Problem:
Leave out the pictures and restate every entry word for word.

Exercise data:
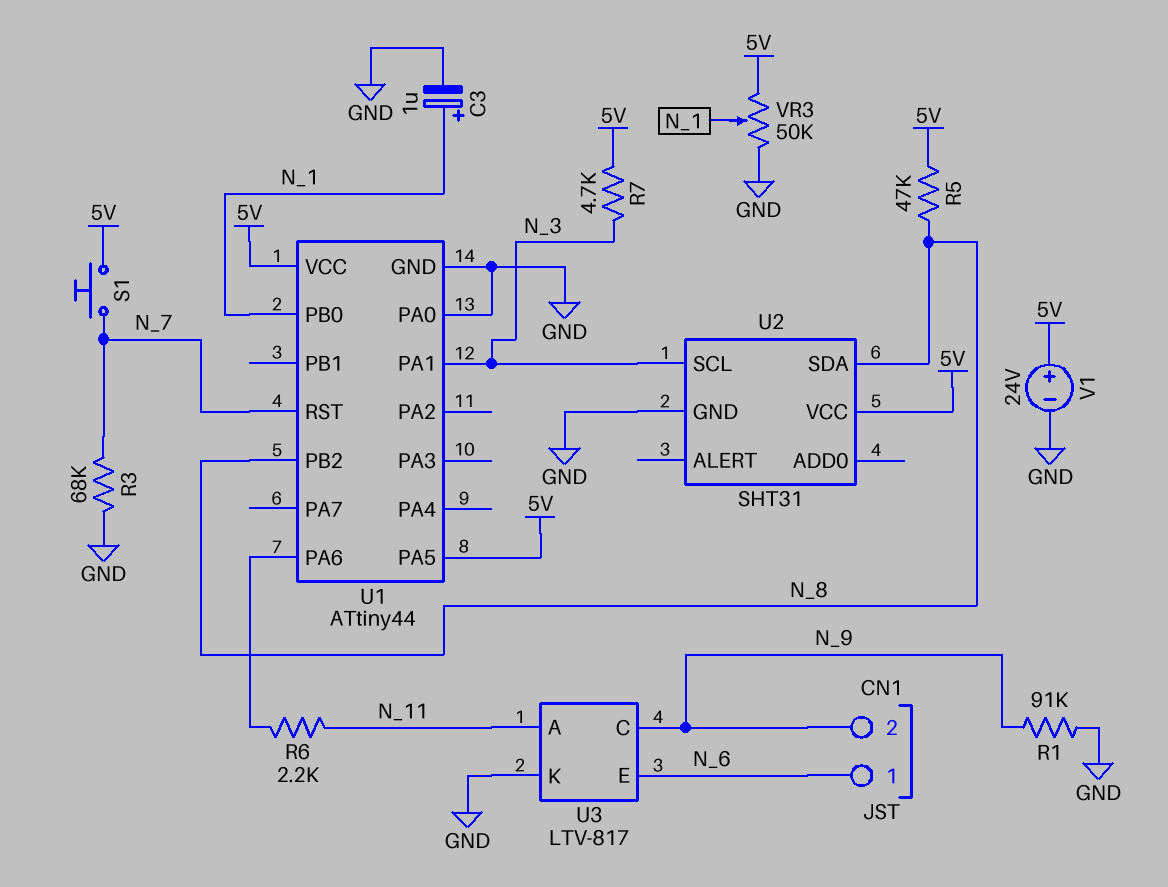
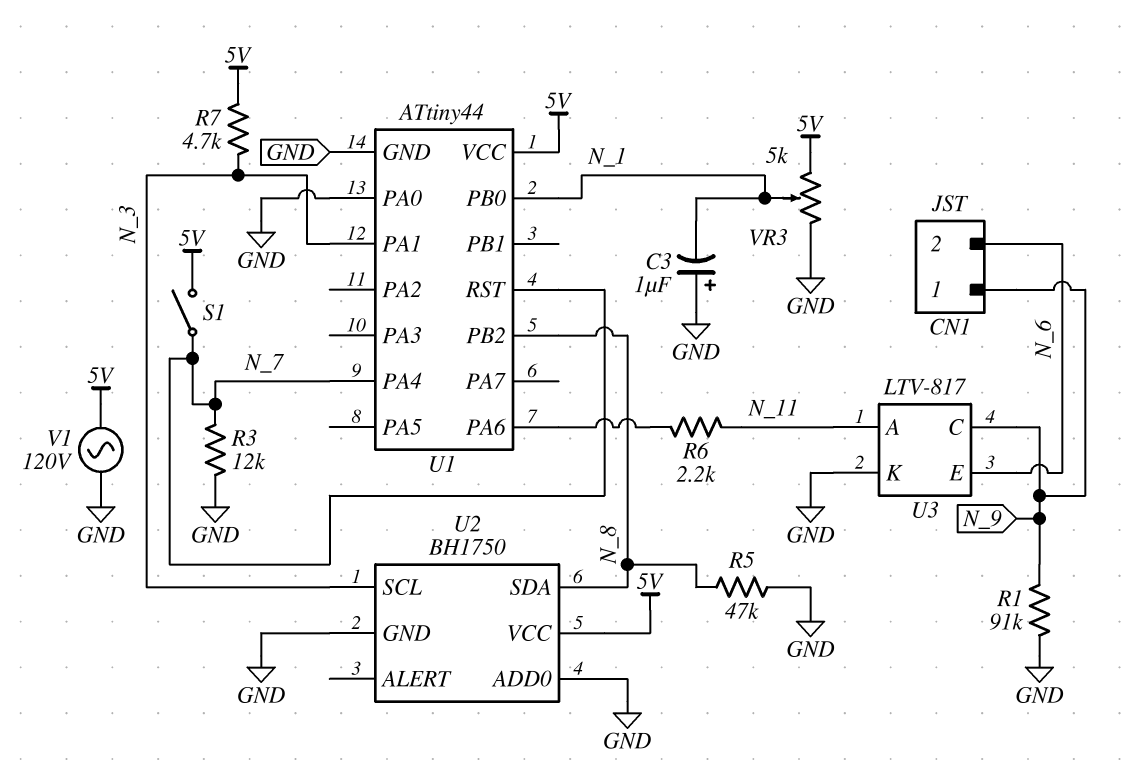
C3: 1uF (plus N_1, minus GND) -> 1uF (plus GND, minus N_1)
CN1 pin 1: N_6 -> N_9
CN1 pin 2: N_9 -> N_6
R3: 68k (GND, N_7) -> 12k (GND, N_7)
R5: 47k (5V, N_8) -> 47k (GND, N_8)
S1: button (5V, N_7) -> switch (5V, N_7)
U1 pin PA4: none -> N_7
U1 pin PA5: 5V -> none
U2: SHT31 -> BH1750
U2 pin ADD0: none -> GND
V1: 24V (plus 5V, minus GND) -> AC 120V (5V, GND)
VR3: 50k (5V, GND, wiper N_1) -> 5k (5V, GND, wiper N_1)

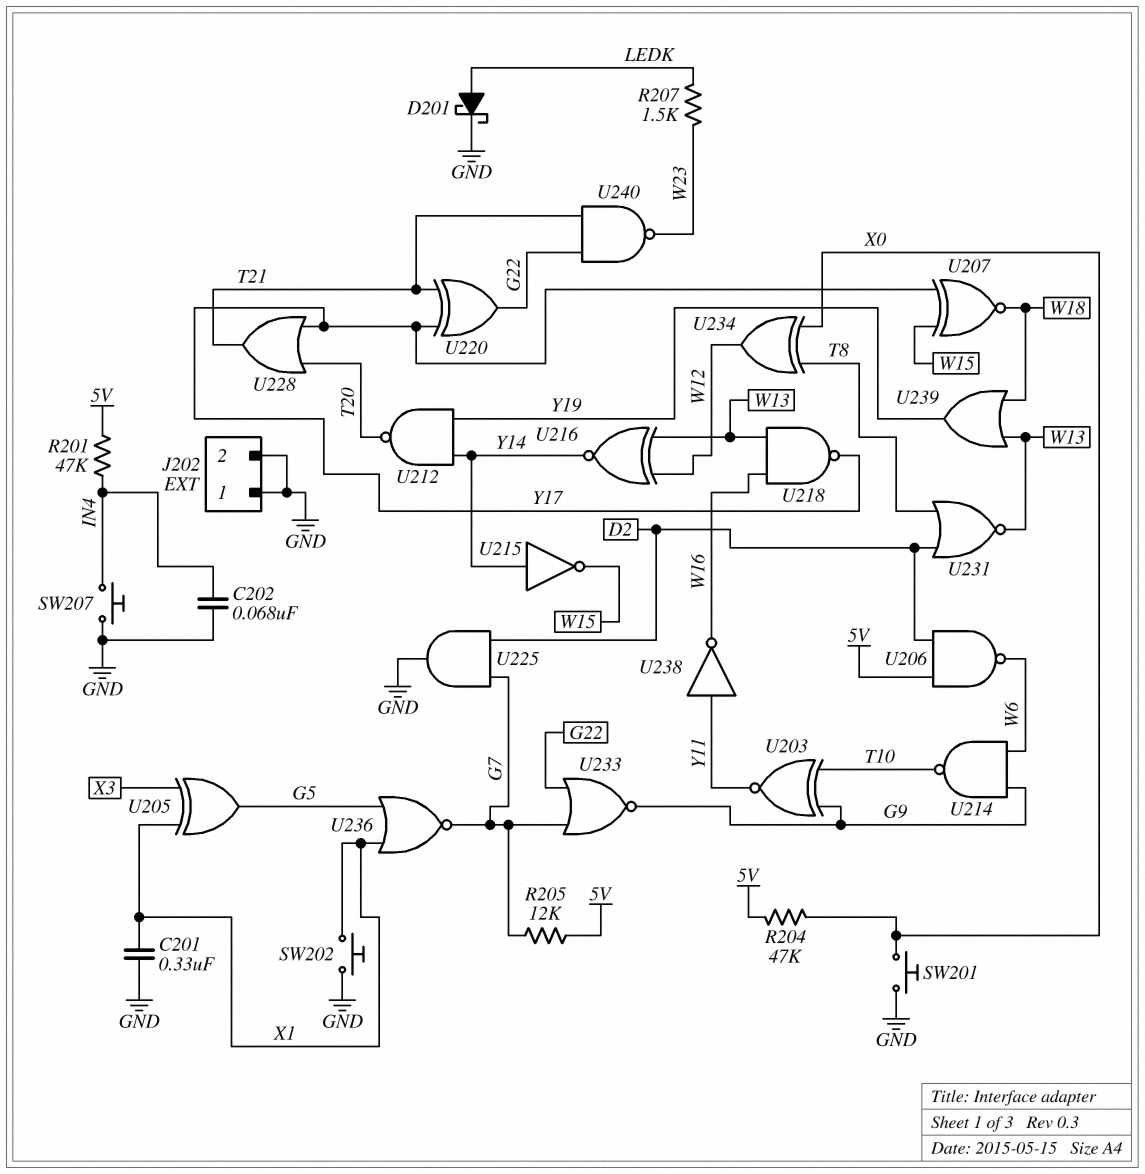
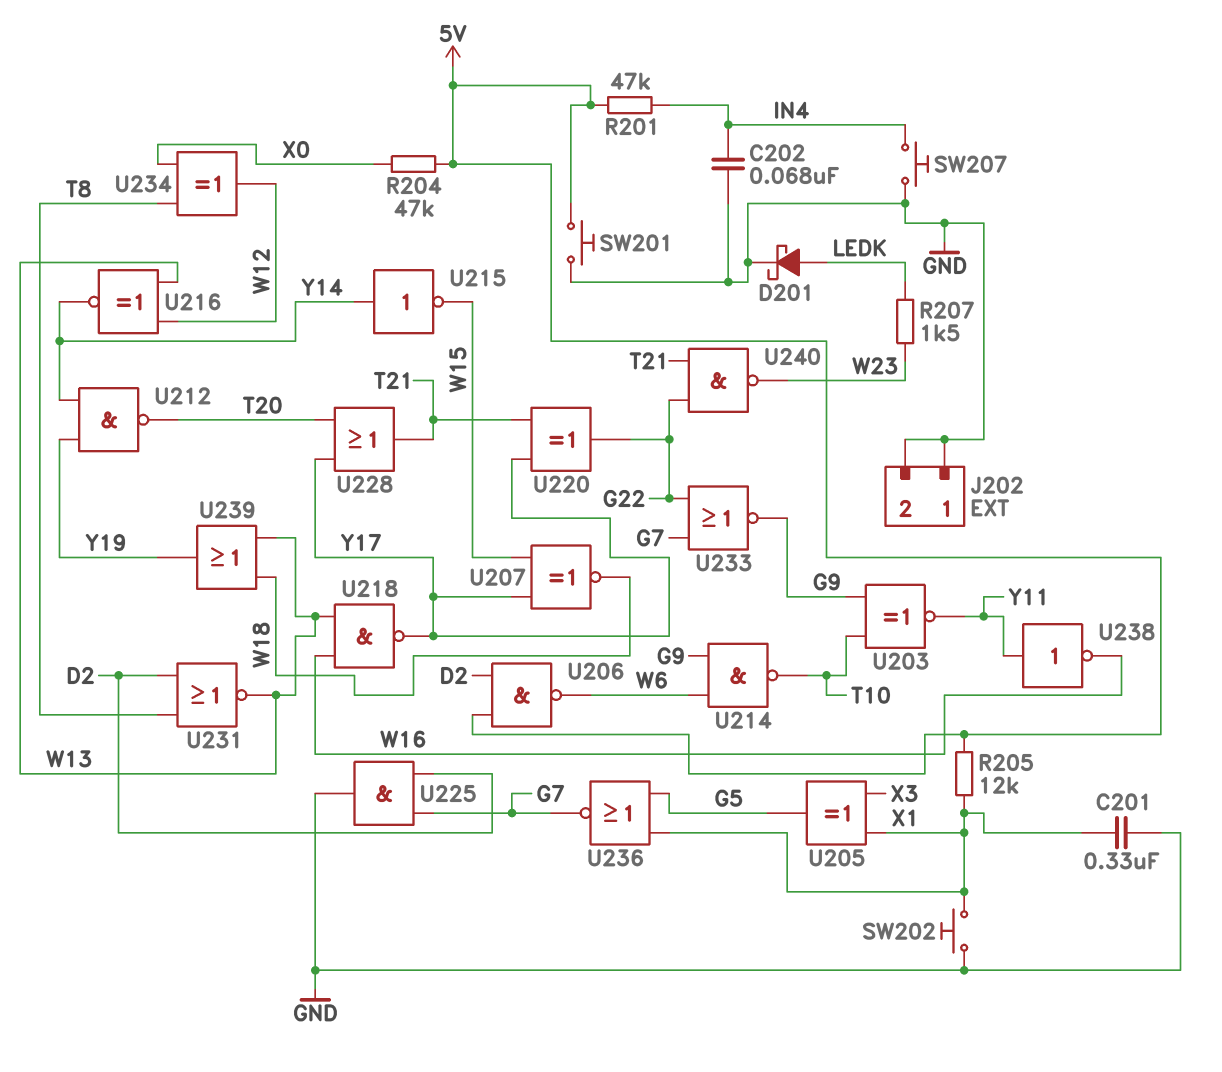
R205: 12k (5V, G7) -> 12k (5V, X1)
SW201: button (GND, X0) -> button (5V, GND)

Exercise answer:
C3: 1uF (plus N_1, minus GND) -> 1uF (plus GND, minus N_1)
CN1 pin 1: N_6 -> N_9
CN1 pin 2: N_9 -> N_6
R3: 68k (GND, N_7) -> 12k (GND, N_7)
R5: 47k (5V, N_8) -> 47k (GND, N_8)
S1: button (5V, N_7) -> switch (5V, N_7)
U1 pin PA4: none -> N_7
U1 pin PA5: 5V -> none
U2: SHT31 -> BH1750
U2 pin ADD0: none -> GND
V1: 24V (plus 5V, minus GND) -> AC 120V (5V, GND)
VR3: 50k (5V, GND, wiper N_1) -> 5k (5V, GND, wiper N_1)

R205: 12k (5V, G7) -> 12k (5V, X1)
SW201: button (GND, X0) -> button (5V, GND)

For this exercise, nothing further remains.